## What you should do
Word for word, retype each record shown below.

Items listed in a dataset:
'''
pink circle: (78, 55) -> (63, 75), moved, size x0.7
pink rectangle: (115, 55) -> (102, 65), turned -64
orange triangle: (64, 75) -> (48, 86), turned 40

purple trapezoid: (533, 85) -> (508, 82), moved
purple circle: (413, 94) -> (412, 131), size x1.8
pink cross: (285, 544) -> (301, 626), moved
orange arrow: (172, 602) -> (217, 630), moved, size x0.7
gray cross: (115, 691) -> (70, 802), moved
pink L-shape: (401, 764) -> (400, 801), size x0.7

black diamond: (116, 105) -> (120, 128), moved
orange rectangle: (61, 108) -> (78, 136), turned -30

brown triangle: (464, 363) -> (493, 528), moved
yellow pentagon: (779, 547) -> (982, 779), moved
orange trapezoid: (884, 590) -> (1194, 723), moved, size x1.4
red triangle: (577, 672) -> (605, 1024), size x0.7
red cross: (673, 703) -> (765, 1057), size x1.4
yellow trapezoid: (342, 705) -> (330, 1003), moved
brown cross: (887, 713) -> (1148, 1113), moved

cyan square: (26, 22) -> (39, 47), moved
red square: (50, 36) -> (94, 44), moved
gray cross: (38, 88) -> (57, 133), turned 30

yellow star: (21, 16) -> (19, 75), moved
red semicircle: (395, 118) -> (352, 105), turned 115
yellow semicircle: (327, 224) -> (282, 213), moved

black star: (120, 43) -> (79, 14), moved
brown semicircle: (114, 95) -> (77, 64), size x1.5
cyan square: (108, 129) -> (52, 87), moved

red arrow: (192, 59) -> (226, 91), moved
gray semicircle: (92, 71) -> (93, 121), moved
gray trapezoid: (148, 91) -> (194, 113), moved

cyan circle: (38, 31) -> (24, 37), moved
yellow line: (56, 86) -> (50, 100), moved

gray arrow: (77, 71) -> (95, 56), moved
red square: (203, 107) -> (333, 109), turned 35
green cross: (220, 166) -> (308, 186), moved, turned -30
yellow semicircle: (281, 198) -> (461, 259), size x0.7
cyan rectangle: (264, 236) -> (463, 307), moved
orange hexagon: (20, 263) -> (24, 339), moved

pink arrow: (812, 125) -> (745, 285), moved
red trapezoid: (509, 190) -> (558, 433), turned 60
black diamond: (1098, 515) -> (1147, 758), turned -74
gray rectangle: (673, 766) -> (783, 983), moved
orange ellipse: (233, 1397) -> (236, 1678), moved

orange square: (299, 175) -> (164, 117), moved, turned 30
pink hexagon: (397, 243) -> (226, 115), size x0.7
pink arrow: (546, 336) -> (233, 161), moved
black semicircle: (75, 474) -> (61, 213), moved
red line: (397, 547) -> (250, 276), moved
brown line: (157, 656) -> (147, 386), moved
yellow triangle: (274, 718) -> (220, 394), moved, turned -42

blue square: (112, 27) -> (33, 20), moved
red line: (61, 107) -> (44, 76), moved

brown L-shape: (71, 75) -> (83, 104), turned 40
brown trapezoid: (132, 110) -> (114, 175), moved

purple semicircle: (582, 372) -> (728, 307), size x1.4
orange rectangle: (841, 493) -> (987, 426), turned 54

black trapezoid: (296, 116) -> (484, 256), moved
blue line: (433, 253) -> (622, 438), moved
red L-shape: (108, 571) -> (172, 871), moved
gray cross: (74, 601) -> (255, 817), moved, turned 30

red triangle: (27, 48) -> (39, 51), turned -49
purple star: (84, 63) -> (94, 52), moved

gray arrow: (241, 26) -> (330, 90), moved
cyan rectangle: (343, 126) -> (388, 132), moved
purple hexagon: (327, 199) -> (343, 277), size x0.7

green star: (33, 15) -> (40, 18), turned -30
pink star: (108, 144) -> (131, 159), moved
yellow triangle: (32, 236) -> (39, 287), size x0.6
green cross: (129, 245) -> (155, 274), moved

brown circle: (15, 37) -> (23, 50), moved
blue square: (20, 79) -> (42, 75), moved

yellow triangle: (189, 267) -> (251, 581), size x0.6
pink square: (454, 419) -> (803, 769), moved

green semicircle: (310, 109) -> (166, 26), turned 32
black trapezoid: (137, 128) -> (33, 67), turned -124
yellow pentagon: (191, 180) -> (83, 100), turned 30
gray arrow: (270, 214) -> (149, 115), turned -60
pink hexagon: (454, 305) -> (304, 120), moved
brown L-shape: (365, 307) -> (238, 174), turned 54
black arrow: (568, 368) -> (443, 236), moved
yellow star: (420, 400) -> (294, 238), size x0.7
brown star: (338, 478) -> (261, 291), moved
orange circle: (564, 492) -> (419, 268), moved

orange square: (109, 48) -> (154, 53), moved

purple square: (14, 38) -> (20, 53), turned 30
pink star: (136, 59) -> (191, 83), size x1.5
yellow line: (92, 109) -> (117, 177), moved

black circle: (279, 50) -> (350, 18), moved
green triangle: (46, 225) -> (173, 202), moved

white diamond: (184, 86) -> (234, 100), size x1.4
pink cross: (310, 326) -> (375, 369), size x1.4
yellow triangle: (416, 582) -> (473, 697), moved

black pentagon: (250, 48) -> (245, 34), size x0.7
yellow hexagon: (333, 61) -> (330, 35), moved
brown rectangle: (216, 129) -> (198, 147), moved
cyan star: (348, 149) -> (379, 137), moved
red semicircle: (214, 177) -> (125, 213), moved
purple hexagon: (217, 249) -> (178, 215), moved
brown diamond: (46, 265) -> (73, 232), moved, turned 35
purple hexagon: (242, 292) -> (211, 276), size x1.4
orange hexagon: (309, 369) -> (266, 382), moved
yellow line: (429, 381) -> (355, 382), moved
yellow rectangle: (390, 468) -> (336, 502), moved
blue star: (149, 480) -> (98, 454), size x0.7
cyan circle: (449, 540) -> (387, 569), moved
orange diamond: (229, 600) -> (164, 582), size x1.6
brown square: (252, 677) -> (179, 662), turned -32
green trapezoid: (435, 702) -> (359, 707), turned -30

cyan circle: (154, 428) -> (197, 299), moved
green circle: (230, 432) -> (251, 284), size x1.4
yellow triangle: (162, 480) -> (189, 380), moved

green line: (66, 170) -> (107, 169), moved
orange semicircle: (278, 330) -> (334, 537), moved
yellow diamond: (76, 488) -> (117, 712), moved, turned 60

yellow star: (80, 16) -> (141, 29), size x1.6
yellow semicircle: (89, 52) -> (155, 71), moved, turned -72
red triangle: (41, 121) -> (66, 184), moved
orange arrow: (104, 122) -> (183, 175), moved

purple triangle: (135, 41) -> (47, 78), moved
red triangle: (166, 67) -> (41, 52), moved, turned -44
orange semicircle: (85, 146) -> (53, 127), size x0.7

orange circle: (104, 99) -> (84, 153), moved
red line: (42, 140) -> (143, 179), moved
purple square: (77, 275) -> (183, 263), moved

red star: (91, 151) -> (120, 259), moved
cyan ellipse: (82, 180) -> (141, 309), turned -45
'''
## Response below
pink circle: (78, 55) -> (63, 75), moved, size x0.7
pink rectangle: (115, 55) -> (102, 65), turned -64
orange triangle: (64, 75) -> (48, 86), turned 40

purple trapezoid: (533, 85) -> (508, 82), moved
purple circle: (413, 94) -> (412, 131), size x1.8
pink cross: (285, 544) -> (301, 626), moved
orange arrow: (172, 602) -> (217, 630), moved, size x0.7
gray cross: (115, 691) -> (70, 802), moved
pink L-shape: (401, 764) -> (400, 801), size x0.7

black diamond: (116, 105) -> (120, 128), moved
orange rectangle: (61, 108) -> (78, 136), turned -30

brown triangle: (464, 363) -> (493, 528), moved
yellow pentagon: (779, 547) -> (982, 779), moved
orange trapezoid: (884, 590) -> (1194, 723), moved, size x1.4
red triangle: (577, 672) -> (605, 1024), size x0.7
red cross: (673, 703) -> (765, 1057), size x1.4
yellow trapezoid: (342, 705) -> (330, 1003), moved
brown cross: (887, 713) -> (1148, 1113), moved

cyan square: (26, 22) -> (39, 47), moved
red square: (50, 36) -> (94, 44), moved
gray cross: (38, 88) -> (57, 133), turned 30

yellow star: (21, 16) -> (19, 75), moved
red semicircle: (395, 118) -> (352, 105), turned 115
yellow semicircle: (327, 224) -> (282, 213), moved

black star: (120, 43) -> (79, 14), moved
brown semicircle: (114, 95) -> (77, 64), size x1.5
cyan square: (108, 129) -> (52, 87), moved

red arrow: (192, 59) -> (226, 91), moved
gray semicircle: (92, 71) -> (93, 121), moved
gray trapezoid: (148, 91) -> (194, 113), moved

cyan circle: (38, 31) -> (24, 37), moved
yellow line: (56, 86) -> (50, 100), moved

gray arrow: (77, 71) -> (95, 56), moved
red square: (203, 107) -> (333, 109), turned 35
green cross: (220, 166) -> (308, 186), moved, turned -30
yellow semicircle: (281, 198) -> (461, 259), size x0.7
cyan rectangle: (264, 236) -> (463, 307), moved
orange hexagon: (20, 263) -> (24, 339), moved

pink arrow: (812, 125) -> (745, 285), moved
red trapezoid: (509, 190) -> (558, 433), turned 60
black diamond: (1098, 515) -> (1147, 758), turned -74
gray rectangle: (673, 766) -> (783, 983), moved
orange ellipse: (233, 1397) -> (236, 1678), moved

orange square: (299, 175) -> (164, 117), moved, turned 30
pink hexagon: (397, 243) -> (226, 115), size x0.7
pink arrow: (546, 336) -> (233, 161), moved
black semicircle: (75, 474) -> (61, 213), moved
red line: (397, 547) -> (250, 276), moved
brown line: (157, 656) -> (147, 386), moved
yellow triangle: (274, 718) -> (220, 394), moved, turned -42

blue square: (112, 27) -> (33, 20), moved
red line: (61, 107) -> (44, 76), moved

brown L-shape: (71, 75) -> (83, 104), turned 40
brown trapezoid: (132, 110) -> (114, 175), moved

purple semicircle: (582, 372) -> (728, 307), size x1.4
orange rectangle: (841, 493) -> (987, 426), turned 54

black trapezoid: (296, 116) -> (484, 256), moved
blue line: (433, 253) -> (622, 438), moved
red L-shape: (108, 571) -> (172, 871), moved
gray cross: (74, 601) -> (255, 817), moved, turned 30

red triangle: (27, 48) -> (39, 51), turned -49
purple star: (84, 63) -> (94, 52), moved

gray arrow: (241, 26) -> (330, 90), moved
cyan rectangle: (343, 126) -> (388, 132), moved
purple hexagon: (327, 199) -> (343, 277), size x0.7

green star: (33, 15) -> (40, 18), turned -30
pink star: (108, 144) -> (131, 159), moved
yellow triangle: (32, 236) -> (39, 287), size x0.6
green cross: (129, 245) -> (155, 274), moved

brown circle: (15, 37) -> (23, 50), moved
blue square: (20, 79) -> (42, 75), moved

yellow triangle: (189, 267) -> (251, 581), size x0.6
pink square: (454, 419) -> (803, 769), moved

green semicircle: (310, 109) -> (166, 26), turned 32
black trapezoid: (137, 128) -> (33, 67), turned -124
yellow pentagon: (191, 180) -> (83, 100), turned 30
gray arrow: (270, 214) -> (149, 115), turned -60
pink hexagon: (454, 305) -> (304, 120), moved
brown L-shape: (365, 307) -> (238, 174), turned 54
black arrow: (568, 368) -> (443, 236), moved
yellow star: (420, 400) -> (294, 238), size x0.7
brown star: (338, 478) -> (261, 291), moved
orange circle: (564, 492) -> (419, 268), moved

orange square: (109, 48) -> (154, 53), moved

purple square: (14, 38) -> (20, 53), turned 30
pink star: (136, 59) -> (191, 83), size x1.5
yellow line: (92, 109) -> (117, 177), moved

black circle: (279, 50) -> (350, 18), moved
green triangle: (46, 225) -> (173, 202), moved

white diamond: (184, 86) -> (234, 100), size x1.4
pink cross: (310, 326) -> (375, 369), size x1.4
yellow triangle: (416, 582) -> (473, 697), moved

black pentagon: (250, 48) -> (245, 34), size x0.7
yellow hexagon: (333, 61) -> (330, 35), moved
brown rectangle: (216, 129) -> (198, 147), moved
cyan star: (348, 149) -> (379, 137), moved
red semicircle: (214, 177) -> (125, 213), moved
purple hexagon: (217, 249) -> (178, 215), moved
brown diamond: (46, 265) -> (73, 232), moved, turned 35
purple hexagon: (242, 292) -> (211, 276), size x1.4
orange hexagon: (309, 369) -> (266, 382), moved
yellow line: (429, 381) -> (355, 382), moved
yellow rectangle: (390, 468) -> (336, 502), moved
blue star: (149, 480) -> (98, 454), size x0.7
cyan circle: (449, 540) -> (387, 569), moved
orange diamond: (229, 600) -> (164, 582), size x1.6
brown square: (252, 677) -> (179, 662), turned -32
green trapezoid: (435, 702) -> (359, 707), turned -30

cyan circle: (154, 428) -> (197, 299), moved
green circle: (230, 432) -> (251, 284), size x1.4
yellow triangle: (162, 480) -> (189, 380), moved

green line: (66, 170) -> (107, 169), moved
orange semicircle: (278, 330) -> (334, 537), moved
yellow diamond: (76, 488) -> (117, 712), moved, turned 60

yellow star: (80, 16) -> (141, 29), size x1.6
yellow semicircle: (89, 52) -> (155, 71), moved, turned -72
red triangle: (41, 121) -> (66, 184), moved
orange arrow: (104, 122) -> (183, 175), moved

purple triangle: (135, 41) -> (47, 78), moved
red triangle: (166, 67) -> (41, 52), moved, turned -44
orange semicircle: (85, 146) -> (53, 127), size x0.7

orange circle: (104, 99) -> (84, 153), moved
red line: (42, 140) -> (143, 179), moved
purple square: (77, 275) -> (183, 263), moved

red star: (91, 151) -> (120, 259), moved
cyan ellipse: (82, 180) -> (141, 309), turned -45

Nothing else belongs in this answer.